Dataset entries
↓
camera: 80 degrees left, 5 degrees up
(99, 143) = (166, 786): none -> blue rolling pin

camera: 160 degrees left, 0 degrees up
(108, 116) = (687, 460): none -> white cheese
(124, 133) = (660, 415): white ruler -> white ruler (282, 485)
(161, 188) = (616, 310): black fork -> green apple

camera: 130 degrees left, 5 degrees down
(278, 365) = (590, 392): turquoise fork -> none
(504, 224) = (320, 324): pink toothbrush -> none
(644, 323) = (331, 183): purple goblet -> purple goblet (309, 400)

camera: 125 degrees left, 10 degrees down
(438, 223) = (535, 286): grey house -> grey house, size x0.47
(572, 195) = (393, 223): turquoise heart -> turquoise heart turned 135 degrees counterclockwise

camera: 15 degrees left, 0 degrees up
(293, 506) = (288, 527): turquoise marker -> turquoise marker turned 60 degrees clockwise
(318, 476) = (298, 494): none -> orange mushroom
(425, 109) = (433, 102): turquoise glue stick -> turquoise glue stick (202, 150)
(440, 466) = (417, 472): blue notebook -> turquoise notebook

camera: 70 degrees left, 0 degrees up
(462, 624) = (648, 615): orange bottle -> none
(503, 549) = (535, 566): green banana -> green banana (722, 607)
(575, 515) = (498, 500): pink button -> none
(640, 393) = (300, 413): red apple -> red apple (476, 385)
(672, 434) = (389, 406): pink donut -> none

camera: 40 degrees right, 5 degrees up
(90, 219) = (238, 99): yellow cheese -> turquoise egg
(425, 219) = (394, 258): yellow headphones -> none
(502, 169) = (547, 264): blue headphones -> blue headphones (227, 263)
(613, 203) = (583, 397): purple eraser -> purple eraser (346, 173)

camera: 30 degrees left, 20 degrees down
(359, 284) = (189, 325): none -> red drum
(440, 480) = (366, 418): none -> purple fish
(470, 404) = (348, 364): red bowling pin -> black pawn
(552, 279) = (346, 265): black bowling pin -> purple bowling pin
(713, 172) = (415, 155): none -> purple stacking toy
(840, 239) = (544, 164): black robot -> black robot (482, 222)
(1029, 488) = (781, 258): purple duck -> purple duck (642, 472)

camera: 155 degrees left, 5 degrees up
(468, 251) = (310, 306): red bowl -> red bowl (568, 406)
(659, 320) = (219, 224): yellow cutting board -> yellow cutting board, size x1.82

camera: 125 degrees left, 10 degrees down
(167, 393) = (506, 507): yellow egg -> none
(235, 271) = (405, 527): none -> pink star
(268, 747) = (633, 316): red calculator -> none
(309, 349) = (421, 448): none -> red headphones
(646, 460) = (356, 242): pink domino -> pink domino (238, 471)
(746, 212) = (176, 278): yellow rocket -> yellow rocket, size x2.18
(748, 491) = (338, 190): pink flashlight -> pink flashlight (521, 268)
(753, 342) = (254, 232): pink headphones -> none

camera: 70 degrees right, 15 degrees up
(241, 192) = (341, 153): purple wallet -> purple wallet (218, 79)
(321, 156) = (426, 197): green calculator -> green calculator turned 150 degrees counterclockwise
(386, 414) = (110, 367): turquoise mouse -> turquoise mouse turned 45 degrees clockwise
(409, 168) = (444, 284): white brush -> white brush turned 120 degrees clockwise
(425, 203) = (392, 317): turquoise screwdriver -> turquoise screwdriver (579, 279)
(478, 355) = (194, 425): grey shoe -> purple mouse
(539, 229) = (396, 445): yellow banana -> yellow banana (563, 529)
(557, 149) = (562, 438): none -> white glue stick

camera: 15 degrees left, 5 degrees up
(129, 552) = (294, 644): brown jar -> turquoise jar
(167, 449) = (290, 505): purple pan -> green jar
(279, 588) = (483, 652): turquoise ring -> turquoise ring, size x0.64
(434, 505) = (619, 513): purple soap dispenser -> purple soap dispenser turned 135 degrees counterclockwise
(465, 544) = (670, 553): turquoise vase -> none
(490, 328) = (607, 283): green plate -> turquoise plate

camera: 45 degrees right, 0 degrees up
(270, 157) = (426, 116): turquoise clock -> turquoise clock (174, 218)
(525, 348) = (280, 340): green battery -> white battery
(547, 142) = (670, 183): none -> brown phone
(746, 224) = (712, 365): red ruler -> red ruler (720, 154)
↑
Problem to solve: Across the data above, how many lines contain "white"? Reply with a bare number.

Answer box: 5